# WRITTEN EXERCISE:
Tally the lines in the records below that contain the string "alto", treating uppercase and lowercase as different, and give only the number.

_ _ _ _ _ _ _

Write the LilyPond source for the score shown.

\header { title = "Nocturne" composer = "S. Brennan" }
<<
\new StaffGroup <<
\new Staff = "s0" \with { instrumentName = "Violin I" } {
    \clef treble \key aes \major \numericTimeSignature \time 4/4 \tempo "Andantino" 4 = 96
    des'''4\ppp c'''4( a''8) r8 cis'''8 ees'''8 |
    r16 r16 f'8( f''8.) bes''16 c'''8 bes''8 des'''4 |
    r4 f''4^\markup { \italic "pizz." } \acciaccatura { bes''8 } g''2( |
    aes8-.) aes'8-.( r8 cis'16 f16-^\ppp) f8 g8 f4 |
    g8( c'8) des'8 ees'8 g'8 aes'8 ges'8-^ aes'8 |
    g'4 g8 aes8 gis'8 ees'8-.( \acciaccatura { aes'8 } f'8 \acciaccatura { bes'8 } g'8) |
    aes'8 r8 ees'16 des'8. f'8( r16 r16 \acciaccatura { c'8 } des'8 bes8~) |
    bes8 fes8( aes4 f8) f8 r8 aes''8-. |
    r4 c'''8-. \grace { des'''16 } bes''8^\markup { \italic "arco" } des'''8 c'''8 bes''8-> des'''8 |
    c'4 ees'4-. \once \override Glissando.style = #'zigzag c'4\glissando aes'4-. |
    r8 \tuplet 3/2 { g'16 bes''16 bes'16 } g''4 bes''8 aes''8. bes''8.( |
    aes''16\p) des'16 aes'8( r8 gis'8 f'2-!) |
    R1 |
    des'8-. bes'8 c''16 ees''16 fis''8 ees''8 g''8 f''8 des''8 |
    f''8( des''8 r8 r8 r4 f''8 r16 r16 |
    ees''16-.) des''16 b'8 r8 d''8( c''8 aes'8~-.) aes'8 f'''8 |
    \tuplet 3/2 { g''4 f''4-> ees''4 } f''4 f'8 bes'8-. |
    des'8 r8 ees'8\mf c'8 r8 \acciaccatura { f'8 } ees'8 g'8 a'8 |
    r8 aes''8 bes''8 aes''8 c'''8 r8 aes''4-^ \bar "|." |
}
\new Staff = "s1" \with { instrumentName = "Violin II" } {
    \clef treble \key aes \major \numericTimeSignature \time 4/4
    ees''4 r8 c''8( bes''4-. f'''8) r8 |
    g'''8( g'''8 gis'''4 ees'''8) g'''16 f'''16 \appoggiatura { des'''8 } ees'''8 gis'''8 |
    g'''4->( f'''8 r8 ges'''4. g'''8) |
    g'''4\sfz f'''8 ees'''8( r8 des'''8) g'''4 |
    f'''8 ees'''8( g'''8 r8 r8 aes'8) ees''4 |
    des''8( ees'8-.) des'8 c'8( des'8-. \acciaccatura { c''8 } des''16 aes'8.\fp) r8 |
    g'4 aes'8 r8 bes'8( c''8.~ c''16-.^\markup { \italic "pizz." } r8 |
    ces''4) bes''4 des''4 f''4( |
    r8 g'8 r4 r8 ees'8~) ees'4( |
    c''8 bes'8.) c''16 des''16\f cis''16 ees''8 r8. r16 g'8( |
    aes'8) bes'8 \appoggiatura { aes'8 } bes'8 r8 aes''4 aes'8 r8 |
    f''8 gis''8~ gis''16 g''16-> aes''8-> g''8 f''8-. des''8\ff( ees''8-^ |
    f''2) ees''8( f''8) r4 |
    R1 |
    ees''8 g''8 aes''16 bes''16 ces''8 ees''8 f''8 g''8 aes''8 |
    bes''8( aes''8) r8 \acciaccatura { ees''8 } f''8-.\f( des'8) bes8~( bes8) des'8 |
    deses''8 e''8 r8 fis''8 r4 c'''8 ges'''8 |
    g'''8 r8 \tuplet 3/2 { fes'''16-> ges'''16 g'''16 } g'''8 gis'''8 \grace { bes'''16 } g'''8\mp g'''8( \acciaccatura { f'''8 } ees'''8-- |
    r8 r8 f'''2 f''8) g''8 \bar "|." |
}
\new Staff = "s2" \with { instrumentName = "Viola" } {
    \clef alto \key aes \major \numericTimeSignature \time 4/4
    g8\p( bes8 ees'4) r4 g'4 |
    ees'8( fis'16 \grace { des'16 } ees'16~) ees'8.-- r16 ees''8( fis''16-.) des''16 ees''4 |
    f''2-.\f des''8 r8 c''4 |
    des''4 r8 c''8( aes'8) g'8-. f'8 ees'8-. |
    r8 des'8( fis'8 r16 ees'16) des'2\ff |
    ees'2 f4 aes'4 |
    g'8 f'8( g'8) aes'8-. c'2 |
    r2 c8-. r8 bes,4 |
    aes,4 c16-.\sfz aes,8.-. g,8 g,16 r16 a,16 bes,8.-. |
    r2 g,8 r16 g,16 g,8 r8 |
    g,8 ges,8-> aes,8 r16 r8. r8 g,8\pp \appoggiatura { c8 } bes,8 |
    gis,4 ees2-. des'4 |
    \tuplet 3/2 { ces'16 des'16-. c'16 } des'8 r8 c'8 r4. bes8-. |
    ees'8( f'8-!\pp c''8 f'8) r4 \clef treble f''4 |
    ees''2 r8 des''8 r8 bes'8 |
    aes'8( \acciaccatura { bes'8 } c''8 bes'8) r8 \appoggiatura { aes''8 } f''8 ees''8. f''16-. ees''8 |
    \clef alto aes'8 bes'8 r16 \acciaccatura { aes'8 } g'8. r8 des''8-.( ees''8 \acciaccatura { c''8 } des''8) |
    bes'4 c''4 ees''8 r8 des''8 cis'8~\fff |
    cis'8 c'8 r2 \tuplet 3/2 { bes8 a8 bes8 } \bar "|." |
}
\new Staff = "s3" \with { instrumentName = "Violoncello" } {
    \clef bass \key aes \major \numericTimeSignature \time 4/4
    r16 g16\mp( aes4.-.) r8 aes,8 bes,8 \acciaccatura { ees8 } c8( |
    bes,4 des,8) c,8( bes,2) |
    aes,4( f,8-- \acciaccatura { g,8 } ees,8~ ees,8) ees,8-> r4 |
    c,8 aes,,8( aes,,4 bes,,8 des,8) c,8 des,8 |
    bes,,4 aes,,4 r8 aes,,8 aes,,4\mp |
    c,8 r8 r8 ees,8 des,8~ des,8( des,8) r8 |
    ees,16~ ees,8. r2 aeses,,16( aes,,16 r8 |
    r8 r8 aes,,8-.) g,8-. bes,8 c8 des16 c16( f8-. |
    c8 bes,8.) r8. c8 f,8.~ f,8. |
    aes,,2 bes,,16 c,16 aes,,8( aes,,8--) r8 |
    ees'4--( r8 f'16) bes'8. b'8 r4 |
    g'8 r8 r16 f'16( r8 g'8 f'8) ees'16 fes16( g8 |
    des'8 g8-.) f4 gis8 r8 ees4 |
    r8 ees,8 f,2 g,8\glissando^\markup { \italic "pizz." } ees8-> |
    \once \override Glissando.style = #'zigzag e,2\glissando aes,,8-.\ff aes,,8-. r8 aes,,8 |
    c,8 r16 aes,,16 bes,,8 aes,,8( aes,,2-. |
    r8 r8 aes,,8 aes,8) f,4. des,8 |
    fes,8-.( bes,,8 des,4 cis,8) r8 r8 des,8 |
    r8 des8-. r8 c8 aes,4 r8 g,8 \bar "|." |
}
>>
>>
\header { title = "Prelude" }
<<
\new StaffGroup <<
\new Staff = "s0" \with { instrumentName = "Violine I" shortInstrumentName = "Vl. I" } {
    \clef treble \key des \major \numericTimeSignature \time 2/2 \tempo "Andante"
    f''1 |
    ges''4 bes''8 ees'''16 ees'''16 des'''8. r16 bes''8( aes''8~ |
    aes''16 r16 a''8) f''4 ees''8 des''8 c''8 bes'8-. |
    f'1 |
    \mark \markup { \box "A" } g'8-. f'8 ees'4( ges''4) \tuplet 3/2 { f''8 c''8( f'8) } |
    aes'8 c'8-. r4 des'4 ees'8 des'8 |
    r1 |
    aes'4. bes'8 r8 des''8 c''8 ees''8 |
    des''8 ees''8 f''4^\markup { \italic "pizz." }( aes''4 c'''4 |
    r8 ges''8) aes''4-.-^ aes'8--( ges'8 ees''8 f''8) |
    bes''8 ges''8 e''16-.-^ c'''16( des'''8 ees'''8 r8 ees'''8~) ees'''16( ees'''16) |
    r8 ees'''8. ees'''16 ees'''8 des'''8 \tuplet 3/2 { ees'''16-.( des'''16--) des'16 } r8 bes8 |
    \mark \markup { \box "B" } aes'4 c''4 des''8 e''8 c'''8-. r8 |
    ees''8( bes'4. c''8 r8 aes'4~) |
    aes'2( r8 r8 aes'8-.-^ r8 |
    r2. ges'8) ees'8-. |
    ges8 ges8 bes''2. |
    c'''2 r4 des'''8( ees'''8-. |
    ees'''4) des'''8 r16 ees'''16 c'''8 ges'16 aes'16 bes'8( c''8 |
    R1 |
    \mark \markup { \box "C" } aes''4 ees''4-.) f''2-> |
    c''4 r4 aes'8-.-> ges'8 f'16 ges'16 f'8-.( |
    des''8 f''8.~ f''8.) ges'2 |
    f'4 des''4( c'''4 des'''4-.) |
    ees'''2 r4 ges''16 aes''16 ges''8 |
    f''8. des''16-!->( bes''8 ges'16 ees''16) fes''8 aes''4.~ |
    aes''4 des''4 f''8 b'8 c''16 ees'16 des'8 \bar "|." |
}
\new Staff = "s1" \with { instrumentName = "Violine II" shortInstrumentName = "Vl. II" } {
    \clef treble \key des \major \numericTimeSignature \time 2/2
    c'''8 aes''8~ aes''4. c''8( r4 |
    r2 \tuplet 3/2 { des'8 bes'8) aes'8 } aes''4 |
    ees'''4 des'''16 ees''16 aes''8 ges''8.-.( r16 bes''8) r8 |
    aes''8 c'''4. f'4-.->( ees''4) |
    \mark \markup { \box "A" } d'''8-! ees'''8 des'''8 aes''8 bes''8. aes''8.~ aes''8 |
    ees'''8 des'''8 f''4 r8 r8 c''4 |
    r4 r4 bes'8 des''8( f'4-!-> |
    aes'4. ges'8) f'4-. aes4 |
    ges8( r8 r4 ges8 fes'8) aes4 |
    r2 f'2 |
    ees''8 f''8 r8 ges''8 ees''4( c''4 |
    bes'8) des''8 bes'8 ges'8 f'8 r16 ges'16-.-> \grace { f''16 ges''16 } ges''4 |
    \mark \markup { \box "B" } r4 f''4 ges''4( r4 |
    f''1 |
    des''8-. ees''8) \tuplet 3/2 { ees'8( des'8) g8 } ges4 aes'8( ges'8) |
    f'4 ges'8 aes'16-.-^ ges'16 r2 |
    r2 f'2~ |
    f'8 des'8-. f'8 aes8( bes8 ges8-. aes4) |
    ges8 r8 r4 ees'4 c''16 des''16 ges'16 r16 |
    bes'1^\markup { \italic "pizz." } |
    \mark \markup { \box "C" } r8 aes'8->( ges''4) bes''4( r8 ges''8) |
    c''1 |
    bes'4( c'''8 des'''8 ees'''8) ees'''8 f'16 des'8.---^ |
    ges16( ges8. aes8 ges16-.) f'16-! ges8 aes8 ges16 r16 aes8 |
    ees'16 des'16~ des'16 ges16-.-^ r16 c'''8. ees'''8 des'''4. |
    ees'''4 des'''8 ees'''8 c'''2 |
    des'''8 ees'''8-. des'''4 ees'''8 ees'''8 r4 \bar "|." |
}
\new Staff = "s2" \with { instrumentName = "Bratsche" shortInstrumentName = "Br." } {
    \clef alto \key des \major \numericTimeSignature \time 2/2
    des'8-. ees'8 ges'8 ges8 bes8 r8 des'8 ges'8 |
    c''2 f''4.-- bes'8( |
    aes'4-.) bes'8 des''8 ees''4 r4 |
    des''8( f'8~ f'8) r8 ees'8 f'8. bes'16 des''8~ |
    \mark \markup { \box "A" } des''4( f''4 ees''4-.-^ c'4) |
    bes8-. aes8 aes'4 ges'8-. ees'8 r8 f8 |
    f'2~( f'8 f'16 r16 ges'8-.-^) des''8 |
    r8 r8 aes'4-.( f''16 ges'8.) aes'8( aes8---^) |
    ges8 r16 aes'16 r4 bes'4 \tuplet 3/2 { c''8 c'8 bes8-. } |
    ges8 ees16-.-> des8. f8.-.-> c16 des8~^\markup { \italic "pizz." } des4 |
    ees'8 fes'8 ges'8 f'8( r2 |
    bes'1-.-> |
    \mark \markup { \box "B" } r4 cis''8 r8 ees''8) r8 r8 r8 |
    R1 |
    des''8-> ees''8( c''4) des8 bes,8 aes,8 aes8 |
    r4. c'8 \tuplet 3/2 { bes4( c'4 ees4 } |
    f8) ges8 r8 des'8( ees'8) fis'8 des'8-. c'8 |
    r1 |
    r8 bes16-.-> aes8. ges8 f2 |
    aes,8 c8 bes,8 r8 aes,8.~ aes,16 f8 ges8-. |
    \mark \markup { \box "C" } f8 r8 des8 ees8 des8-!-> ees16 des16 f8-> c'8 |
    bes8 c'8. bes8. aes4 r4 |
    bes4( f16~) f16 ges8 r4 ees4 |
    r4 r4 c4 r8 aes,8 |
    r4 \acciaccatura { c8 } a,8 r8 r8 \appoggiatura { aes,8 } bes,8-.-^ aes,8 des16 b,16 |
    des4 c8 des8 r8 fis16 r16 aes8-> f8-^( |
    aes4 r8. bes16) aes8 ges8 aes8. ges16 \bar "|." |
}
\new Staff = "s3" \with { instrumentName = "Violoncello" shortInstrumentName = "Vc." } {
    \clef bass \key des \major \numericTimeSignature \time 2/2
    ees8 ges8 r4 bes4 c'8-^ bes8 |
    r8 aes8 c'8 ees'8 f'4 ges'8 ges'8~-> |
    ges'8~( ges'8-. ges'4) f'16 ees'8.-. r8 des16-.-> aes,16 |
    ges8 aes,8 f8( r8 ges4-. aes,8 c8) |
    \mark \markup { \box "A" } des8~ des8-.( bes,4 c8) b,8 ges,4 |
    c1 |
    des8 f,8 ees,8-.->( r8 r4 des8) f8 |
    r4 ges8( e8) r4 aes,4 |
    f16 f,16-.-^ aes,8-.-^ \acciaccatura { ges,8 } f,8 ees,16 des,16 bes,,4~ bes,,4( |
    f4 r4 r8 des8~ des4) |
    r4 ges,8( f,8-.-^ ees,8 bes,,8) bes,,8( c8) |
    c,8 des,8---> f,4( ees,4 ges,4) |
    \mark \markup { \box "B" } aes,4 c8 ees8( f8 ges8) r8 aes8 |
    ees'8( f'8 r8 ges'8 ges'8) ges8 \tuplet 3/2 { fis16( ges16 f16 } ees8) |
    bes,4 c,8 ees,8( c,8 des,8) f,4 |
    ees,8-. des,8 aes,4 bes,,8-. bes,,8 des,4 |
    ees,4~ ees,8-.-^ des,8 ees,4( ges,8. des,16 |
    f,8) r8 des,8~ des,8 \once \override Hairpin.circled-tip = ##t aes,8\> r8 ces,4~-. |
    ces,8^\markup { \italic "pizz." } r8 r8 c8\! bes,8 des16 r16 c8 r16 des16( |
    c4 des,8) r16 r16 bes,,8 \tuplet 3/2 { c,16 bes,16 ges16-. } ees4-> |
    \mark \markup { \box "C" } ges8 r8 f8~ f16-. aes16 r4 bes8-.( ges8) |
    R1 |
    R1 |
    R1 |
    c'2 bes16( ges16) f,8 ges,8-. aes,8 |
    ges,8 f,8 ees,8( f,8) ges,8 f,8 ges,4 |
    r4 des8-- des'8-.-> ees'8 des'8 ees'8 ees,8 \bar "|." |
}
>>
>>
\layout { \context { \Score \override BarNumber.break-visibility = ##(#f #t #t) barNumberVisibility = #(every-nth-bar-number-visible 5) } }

_ _ _ _ _ _ _

# FULL OUTPUT:
3